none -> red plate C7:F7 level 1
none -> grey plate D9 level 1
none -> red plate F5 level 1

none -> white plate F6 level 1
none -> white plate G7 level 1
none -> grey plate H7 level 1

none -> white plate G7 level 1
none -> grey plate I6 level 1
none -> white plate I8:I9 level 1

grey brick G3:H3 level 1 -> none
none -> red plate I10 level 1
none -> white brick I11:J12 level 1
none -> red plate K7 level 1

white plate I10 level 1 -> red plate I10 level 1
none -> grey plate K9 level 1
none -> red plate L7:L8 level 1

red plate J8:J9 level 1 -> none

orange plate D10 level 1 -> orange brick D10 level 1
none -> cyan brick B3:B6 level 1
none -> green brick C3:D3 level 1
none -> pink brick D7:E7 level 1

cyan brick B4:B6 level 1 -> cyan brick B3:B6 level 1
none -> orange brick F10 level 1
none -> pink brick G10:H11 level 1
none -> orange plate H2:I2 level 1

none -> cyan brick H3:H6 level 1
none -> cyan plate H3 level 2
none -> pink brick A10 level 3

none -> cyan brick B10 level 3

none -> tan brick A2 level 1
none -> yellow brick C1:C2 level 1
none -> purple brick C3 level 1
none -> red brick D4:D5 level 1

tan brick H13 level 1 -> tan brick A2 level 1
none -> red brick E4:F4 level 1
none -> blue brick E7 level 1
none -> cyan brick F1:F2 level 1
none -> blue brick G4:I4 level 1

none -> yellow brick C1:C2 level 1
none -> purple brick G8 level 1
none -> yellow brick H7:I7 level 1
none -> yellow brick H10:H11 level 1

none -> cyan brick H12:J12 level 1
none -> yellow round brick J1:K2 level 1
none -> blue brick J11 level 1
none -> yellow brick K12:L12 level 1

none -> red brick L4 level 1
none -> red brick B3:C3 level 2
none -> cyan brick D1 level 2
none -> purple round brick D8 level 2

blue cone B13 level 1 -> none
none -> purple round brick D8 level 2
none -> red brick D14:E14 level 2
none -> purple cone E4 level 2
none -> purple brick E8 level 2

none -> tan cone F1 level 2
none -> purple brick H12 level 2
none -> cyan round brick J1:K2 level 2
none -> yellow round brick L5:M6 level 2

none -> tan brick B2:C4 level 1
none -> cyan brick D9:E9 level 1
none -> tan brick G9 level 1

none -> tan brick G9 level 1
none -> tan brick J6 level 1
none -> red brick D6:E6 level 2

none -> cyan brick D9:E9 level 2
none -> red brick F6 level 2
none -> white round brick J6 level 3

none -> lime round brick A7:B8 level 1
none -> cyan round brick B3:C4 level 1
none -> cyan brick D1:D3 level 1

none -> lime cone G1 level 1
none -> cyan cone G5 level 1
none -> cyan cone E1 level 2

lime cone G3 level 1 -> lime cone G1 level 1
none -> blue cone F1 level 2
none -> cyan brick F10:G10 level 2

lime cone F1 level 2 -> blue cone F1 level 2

◆ ◆ ◆ ◆ ◆

* Task directions
Every line from the line containing "none -> cyan plate H3 level 2" through the line containing "none -> blue brick E7 level 1" in the records above must be retyped exactly. Leave out the rest.

* Reply
none -> cyan plate H3 level 2
none -> pink brick A10 level 3

none -> cyan brick B10 level 3

none -> tan brick A2 level 1
none -> yellow brick C1:C2 level 1
none -> purple brick C3 level 1
none -> red brick D4:D5 level 1

tan brick H13 level 1 -> tan brick A2 level 1
none -> red brick E4:F4 level 1
none -> blue brick E7 level 1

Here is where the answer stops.